__WHAT TO PRODUCE__:
Exact wording is required for every entry; transcribe all of them and leave the images out.

__DATA__:
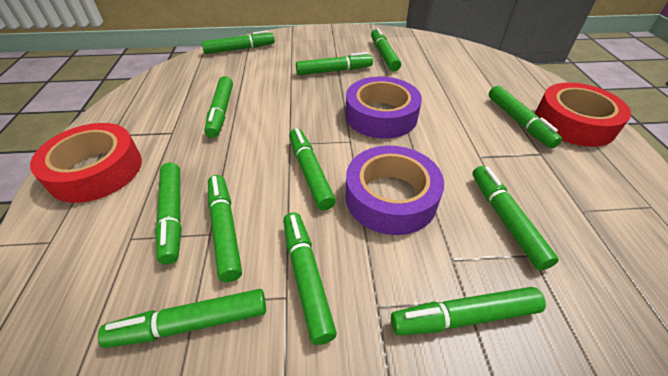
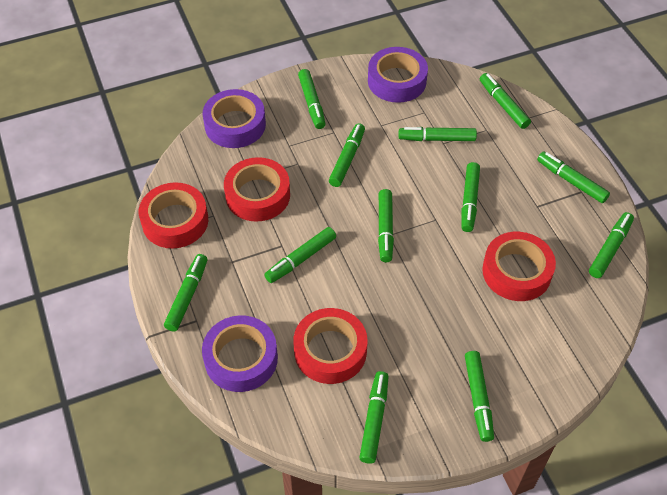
purple tape: 2 -> 3
red tape: 2 -> 4

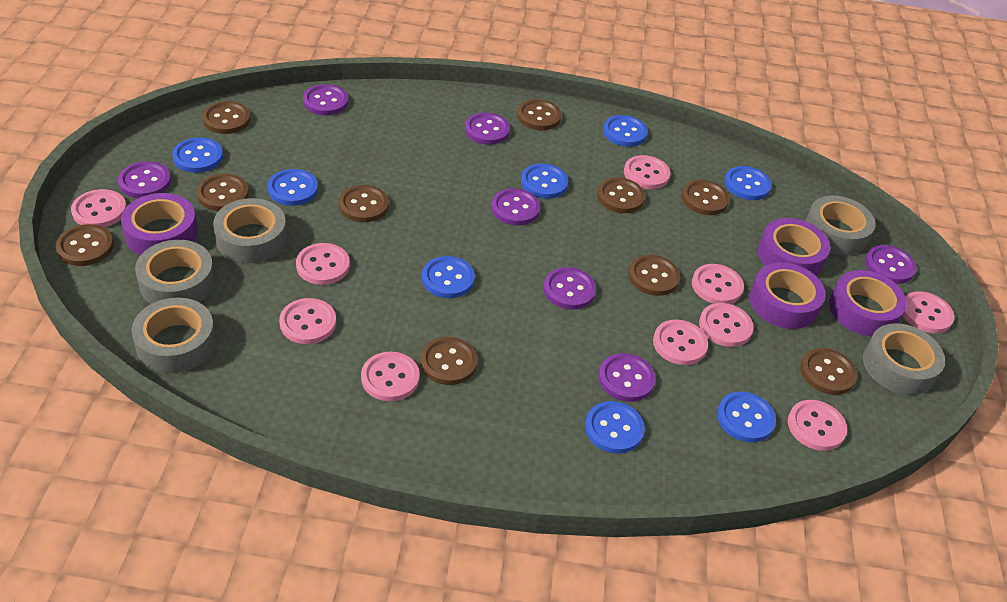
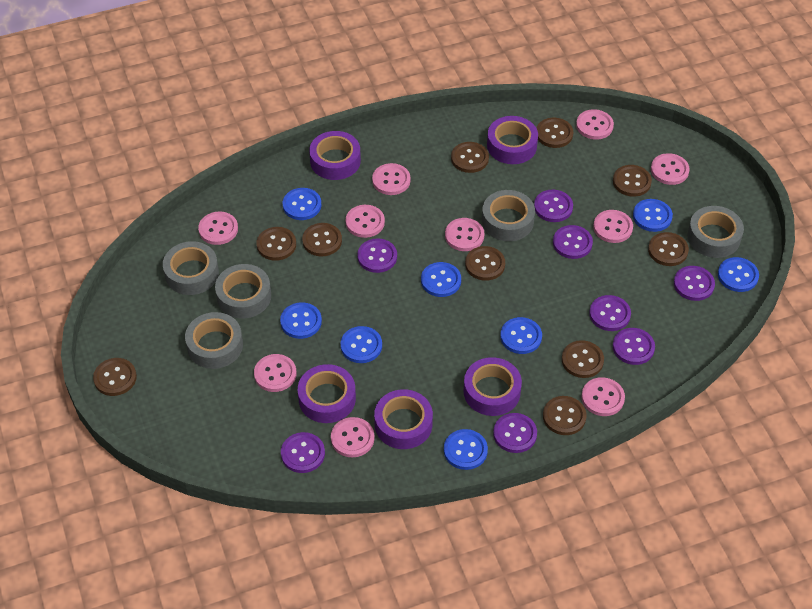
purple button: 7 -> 8
purple tape: 4 -> 5

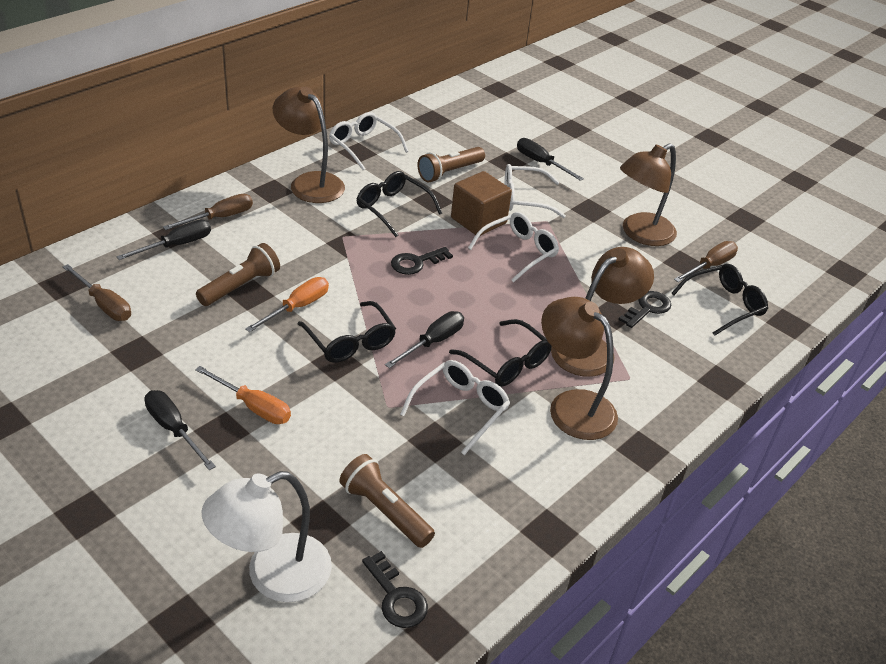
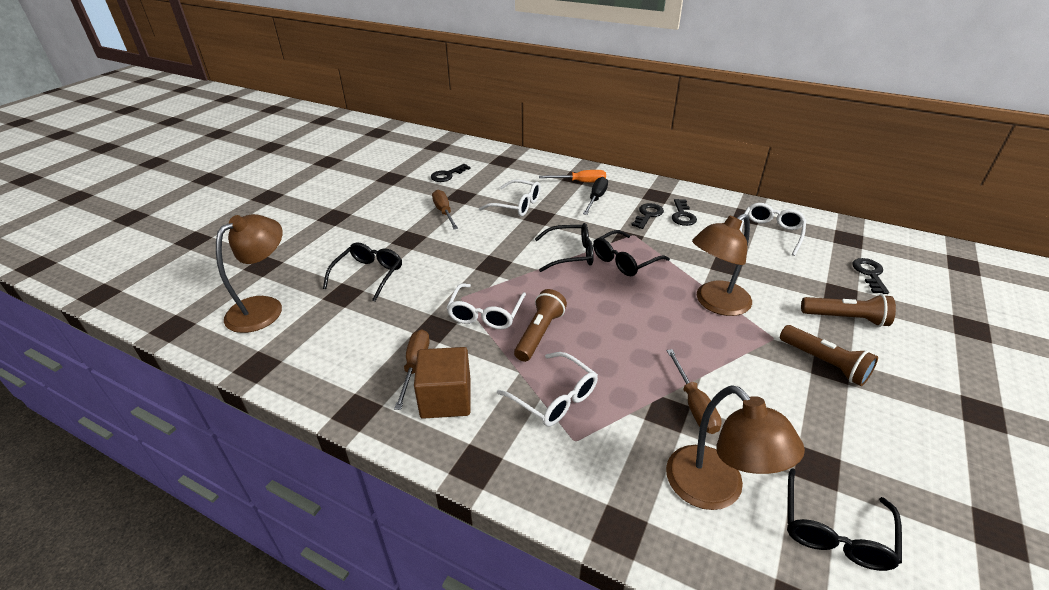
black key: 3 -> 4
black screwdriver: 4 -> 1
brown lamp: 4 -> 3
orange screwdriver: 2 -> 1
white lamp: 1 -> 0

__THE ANSWER__:
purple tape: 2 -> 3
red tape: 2 -> 4

purple button: 7 -> 8
purple tape: 4 -> 5

black key: 3 -> 4
black screwdriver: 4 -> 1
brown lamp: 4 -> 3
orange screwdriver: 2 -> 1
white lamp: 1 -> 0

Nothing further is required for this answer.